Instructions to follow:
Copy every line from the records below that carries the word "TRIG".

Dataset excerpts:
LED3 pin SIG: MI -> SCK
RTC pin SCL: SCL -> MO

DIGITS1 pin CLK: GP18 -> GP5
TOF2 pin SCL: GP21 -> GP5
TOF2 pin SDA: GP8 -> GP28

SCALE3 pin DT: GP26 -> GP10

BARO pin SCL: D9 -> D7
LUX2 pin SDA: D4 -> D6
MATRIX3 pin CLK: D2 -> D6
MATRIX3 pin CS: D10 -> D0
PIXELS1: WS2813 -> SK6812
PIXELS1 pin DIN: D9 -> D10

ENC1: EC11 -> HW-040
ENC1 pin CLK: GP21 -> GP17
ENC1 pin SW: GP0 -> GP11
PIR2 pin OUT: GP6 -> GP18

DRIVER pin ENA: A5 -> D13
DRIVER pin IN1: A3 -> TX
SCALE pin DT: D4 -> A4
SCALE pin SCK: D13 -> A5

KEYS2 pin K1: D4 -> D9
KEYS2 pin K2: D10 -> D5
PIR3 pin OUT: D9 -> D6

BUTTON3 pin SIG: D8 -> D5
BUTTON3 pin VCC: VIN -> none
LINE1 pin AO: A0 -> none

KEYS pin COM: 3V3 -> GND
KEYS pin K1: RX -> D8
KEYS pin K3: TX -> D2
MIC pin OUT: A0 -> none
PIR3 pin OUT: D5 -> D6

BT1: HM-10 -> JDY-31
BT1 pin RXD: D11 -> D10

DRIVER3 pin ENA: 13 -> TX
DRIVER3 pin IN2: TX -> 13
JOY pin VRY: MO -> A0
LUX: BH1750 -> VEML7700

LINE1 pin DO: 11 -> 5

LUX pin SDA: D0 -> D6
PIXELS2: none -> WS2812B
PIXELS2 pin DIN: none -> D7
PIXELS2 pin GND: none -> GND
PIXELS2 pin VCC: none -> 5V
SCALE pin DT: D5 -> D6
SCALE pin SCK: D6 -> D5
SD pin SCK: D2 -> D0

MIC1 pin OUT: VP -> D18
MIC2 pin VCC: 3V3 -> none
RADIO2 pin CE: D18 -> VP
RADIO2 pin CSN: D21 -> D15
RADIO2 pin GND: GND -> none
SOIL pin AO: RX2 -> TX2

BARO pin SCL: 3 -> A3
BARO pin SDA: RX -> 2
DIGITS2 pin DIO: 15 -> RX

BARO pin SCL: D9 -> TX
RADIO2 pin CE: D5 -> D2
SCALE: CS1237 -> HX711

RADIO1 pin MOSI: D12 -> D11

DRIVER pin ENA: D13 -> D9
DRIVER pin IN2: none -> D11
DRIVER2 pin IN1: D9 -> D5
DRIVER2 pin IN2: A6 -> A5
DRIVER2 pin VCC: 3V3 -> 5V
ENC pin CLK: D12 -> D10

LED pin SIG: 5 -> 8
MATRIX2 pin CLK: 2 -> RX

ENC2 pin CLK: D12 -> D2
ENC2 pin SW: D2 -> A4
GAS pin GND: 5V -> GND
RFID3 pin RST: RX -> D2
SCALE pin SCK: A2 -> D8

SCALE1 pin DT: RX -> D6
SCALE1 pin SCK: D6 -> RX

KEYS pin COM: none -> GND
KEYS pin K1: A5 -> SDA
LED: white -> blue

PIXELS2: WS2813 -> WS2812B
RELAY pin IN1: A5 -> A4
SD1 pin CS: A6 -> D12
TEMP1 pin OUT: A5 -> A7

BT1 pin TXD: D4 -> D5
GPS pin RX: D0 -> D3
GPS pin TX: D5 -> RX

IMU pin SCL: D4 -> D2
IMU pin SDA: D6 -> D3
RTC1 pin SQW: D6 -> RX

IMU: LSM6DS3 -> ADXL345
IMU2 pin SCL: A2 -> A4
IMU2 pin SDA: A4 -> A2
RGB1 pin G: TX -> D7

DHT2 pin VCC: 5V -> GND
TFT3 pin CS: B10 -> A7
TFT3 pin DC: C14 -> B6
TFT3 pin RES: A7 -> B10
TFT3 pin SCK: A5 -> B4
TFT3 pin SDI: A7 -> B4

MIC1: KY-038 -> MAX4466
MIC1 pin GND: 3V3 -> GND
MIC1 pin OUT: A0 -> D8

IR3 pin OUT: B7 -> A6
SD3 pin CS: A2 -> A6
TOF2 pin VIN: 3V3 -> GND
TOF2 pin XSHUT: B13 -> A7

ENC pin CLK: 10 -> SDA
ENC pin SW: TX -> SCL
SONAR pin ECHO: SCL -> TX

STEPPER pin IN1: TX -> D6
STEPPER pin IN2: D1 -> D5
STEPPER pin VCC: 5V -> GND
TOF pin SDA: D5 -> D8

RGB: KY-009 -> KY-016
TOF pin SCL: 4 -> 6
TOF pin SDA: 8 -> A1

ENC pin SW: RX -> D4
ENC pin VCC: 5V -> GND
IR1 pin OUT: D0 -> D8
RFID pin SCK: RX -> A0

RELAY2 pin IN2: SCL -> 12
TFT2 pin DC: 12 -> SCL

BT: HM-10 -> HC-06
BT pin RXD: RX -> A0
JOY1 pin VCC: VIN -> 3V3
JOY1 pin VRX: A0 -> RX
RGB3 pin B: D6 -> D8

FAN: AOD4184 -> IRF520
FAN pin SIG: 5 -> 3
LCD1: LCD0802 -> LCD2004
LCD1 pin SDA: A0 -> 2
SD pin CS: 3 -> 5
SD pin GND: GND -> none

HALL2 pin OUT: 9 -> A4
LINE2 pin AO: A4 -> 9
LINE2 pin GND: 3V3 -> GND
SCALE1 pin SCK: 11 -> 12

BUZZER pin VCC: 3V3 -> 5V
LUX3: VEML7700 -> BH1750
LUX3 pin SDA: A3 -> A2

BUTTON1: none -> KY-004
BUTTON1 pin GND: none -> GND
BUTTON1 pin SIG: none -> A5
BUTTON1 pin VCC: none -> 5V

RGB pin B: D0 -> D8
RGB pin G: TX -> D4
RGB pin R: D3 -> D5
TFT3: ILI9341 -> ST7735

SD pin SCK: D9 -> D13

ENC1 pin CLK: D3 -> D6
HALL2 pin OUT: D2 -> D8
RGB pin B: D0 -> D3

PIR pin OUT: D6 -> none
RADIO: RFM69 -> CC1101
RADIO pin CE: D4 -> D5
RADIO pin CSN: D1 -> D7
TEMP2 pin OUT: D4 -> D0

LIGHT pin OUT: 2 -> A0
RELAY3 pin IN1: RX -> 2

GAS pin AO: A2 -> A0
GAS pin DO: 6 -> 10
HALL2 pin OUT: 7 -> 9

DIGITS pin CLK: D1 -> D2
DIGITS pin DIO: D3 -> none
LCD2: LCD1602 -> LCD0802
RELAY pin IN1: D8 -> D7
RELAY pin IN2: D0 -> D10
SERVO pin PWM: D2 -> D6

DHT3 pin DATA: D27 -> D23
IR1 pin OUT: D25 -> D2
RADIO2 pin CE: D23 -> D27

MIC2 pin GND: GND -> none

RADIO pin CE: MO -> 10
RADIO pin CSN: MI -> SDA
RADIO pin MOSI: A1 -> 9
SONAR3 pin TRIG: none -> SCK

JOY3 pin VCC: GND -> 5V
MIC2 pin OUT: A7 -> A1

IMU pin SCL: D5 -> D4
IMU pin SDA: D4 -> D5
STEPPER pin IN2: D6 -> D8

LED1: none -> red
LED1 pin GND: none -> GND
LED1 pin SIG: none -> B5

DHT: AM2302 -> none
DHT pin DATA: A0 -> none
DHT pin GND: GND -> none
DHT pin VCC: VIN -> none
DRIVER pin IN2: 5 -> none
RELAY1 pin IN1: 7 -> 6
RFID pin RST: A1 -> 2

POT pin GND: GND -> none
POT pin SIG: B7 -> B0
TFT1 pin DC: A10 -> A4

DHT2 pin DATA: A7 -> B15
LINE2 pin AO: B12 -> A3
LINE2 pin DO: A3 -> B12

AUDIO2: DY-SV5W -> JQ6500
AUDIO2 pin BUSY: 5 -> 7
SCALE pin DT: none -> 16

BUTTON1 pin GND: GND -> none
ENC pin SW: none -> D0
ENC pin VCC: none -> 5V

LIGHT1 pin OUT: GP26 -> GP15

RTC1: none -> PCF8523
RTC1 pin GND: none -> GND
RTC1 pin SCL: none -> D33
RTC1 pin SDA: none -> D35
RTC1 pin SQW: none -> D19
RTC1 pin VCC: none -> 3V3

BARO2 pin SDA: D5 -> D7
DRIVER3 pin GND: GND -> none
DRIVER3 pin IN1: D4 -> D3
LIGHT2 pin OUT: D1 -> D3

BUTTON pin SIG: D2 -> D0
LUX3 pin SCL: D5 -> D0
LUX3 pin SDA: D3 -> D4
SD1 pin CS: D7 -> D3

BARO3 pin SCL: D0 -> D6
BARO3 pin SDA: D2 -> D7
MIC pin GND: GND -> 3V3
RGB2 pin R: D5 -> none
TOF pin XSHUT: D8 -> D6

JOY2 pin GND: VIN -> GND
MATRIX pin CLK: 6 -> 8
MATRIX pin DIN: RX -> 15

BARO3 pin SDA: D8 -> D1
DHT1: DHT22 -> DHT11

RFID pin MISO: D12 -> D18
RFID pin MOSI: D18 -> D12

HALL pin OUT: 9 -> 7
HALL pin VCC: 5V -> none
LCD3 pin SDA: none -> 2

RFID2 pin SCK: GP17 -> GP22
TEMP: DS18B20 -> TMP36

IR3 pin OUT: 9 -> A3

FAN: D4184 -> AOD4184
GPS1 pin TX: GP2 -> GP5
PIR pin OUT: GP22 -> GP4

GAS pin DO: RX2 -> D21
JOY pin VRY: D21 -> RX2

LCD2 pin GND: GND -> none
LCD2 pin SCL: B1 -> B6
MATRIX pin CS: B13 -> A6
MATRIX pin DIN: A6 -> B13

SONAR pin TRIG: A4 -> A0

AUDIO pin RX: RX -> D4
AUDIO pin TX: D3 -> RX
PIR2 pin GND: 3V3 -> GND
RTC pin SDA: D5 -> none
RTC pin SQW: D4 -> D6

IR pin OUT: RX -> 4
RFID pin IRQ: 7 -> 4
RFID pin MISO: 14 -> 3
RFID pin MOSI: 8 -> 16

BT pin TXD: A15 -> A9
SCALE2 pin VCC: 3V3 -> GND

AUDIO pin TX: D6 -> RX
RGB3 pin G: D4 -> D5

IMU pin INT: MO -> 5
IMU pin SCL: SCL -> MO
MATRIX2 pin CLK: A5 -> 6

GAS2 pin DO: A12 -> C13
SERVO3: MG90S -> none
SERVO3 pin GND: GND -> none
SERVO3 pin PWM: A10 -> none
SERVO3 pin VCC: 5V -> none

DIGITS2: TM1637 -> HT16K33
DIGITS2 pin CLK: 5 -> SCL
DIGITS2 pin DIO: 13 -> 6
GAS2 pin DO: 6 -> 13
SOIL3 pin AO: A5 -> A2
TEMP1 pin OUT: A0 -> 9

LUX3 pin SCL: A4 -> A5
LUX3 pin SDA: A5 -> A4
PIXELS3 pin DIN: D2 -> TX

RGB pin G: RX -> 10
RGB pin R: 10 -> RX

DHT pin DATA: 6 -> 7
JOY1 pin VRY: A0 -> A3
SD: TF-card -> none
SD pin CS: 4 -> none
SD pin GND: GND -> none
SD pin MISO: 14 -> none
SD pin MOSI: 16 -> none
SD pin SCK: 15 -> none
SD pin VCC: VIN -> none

Answer section:
SONAR3 pin TRIG: none -> SCK
SONAR pin TRIG: A4 -> A0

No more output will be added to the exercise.